*Activity:* The answer is the full set of records, given again exactly and without images.

*Dataset records:*
= = =

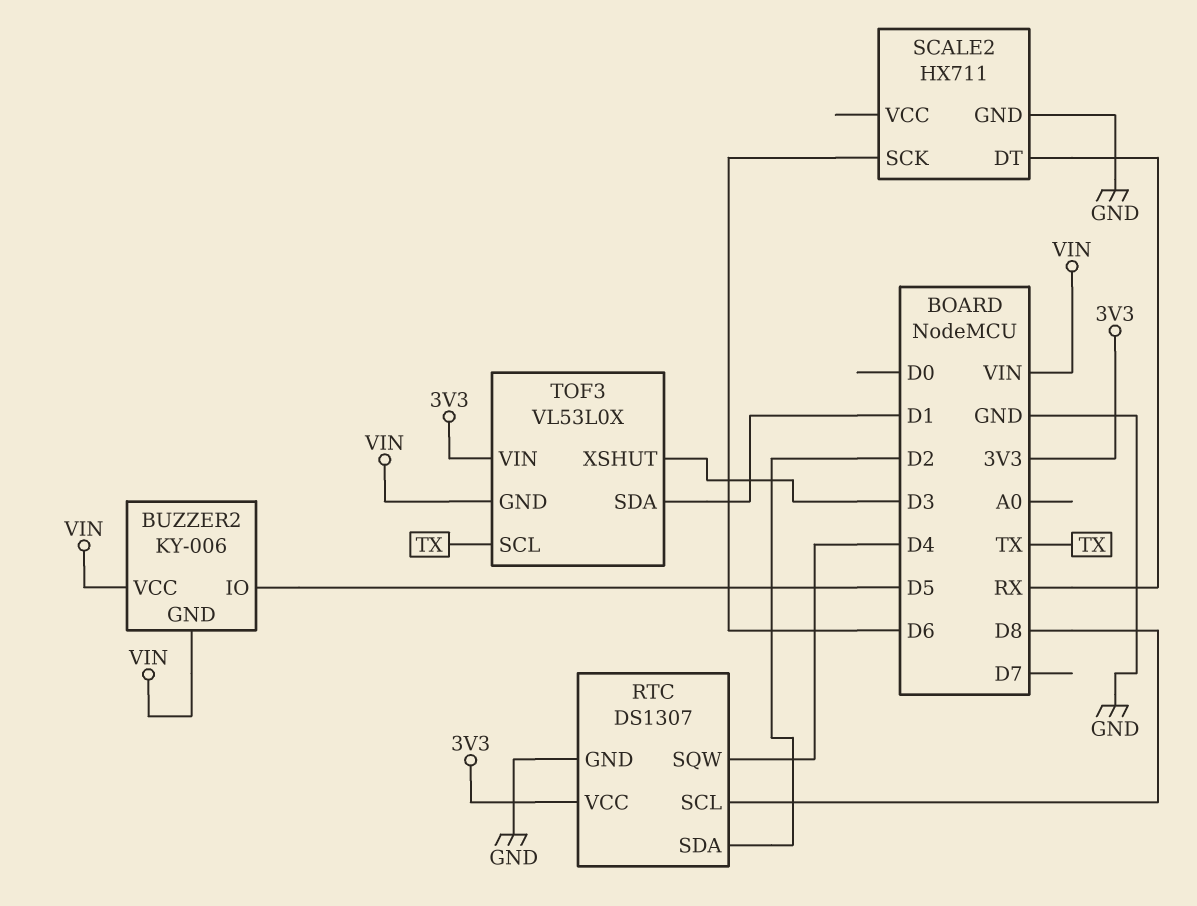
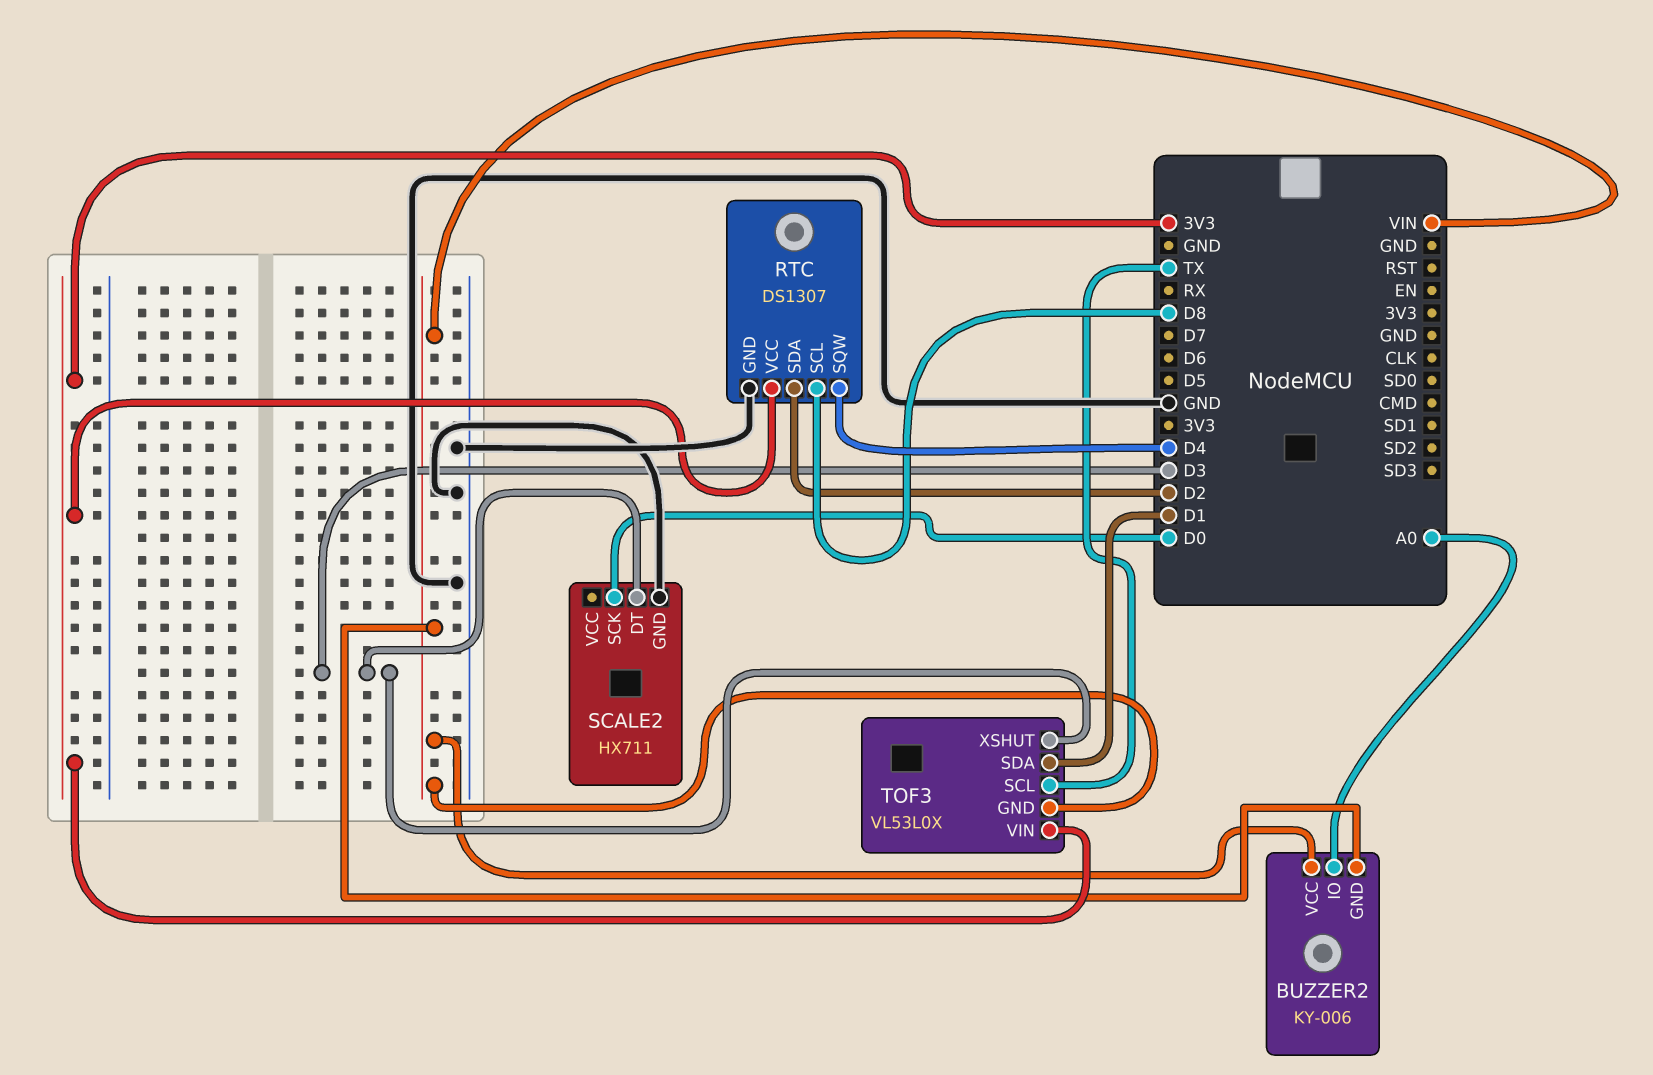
BUZZER2 pin IO: D5 -> A0
SCALE2 pin DT: RX -> D3
SCALE2 pin SCK: D6 -> D0

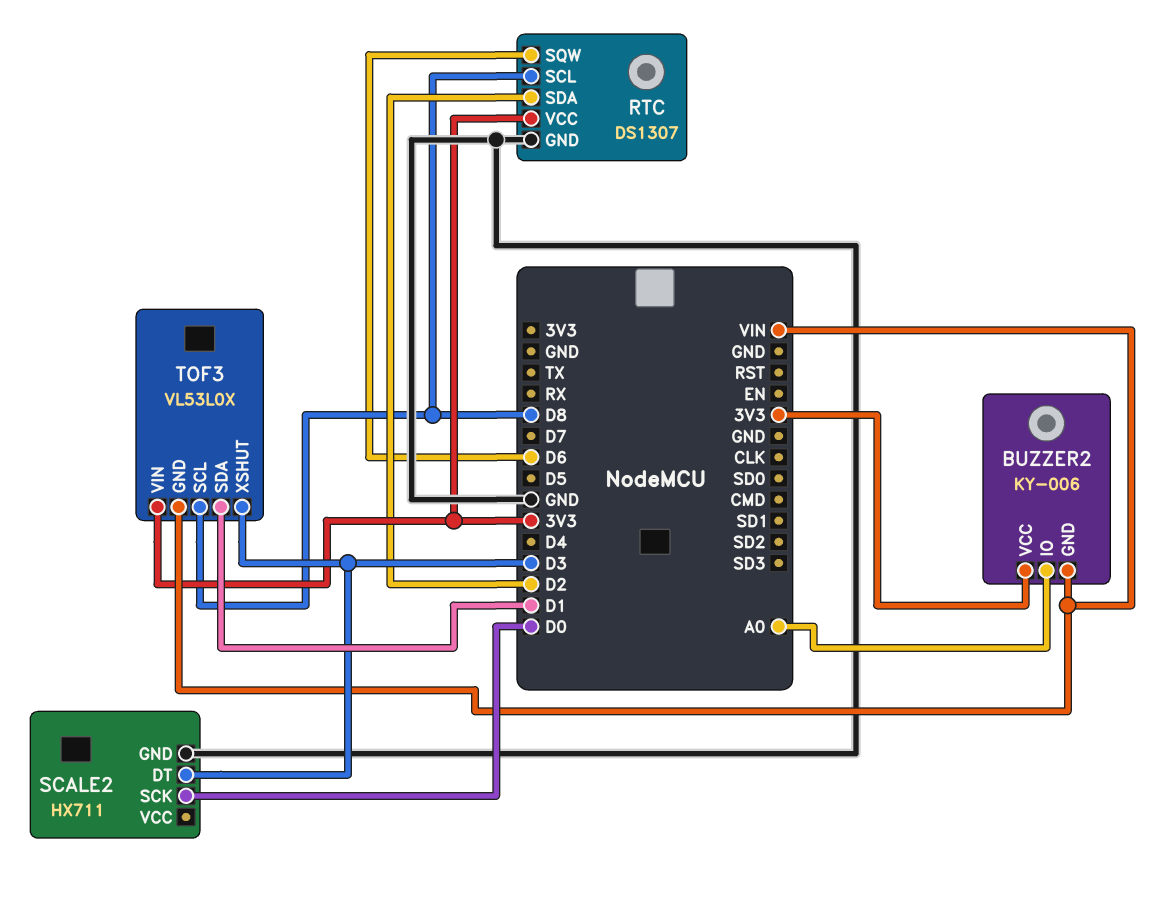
BUZZER2 pin VCC: VIN -> 3V3
RTC pin SQW: D4 -> D6
TOF3 pin SCL: TX -> D8

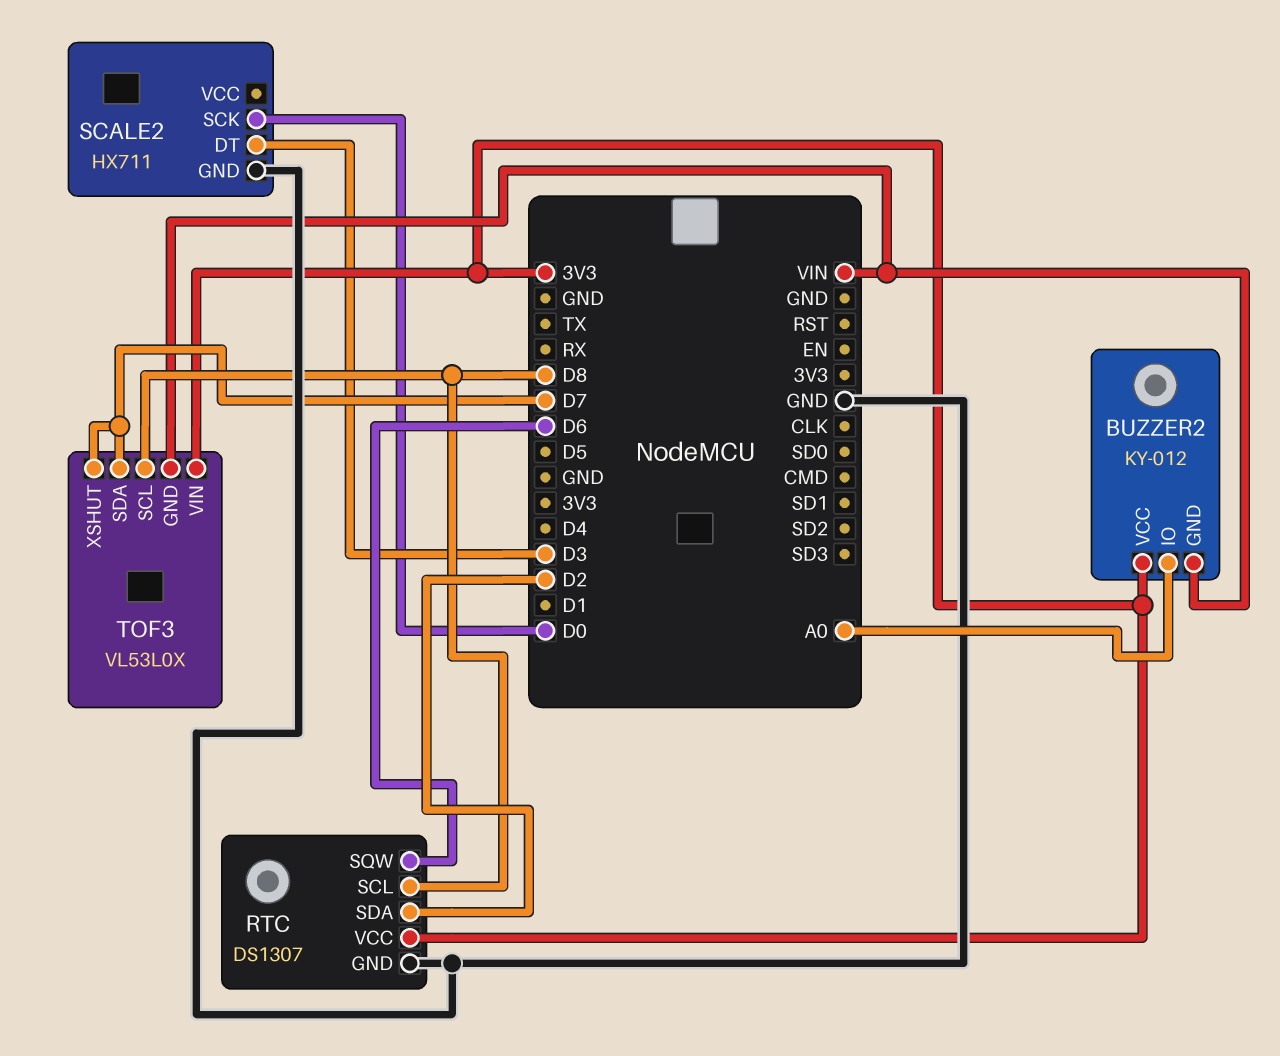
BUZZER2: KY-006 -> KY-012
TOF3 pin SDA: D1 -> D7
TOF3 pin XSHUT: D3 -> D7

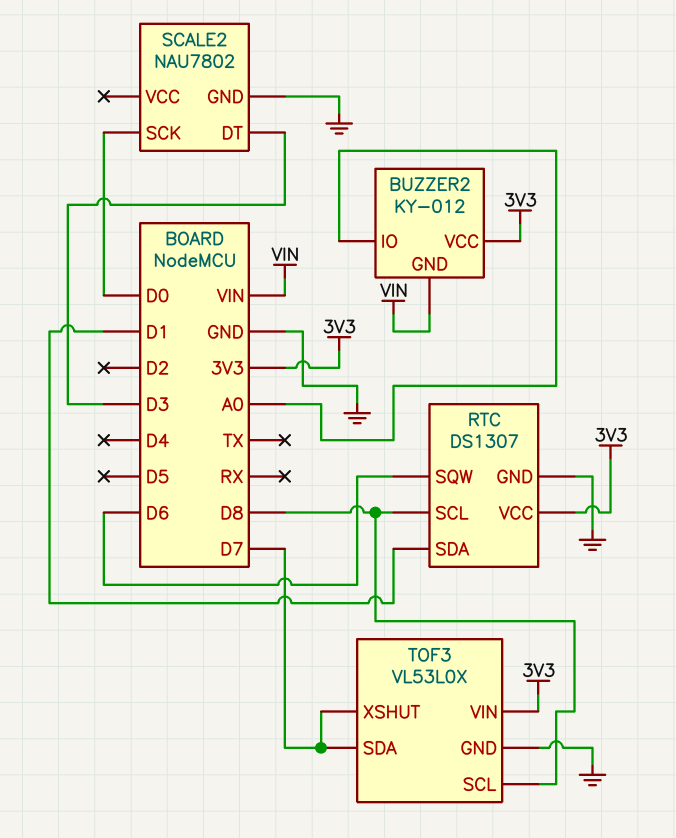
RTC pin SDA: D2 -> D1
SCALE2: HX711 -> NAU7802
TOF3 pin GND: VIN -> GND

= = =

*Answer section:*
BUZZER2 pin IO: D5 -> A0
SCALE2 pin DT: RX -> D3
SCALE2 pin SCK: D6 -> D0

BUZZER2 pin VCC: VIN -> 3V3
RTC pin SQW: D4 -> D6
TOF3 pin SCL: TX -> D8

BUZZER2: KY-006 -> KY-012
TOF3 pin SDA: D1 -> D7
TOF3 pin XSHUT: D3 -> D7

RTC pin SDA: D2 -> D1
SCALE2: HX711 -> NAU7802
TOF3 pin GND: VIN -> GND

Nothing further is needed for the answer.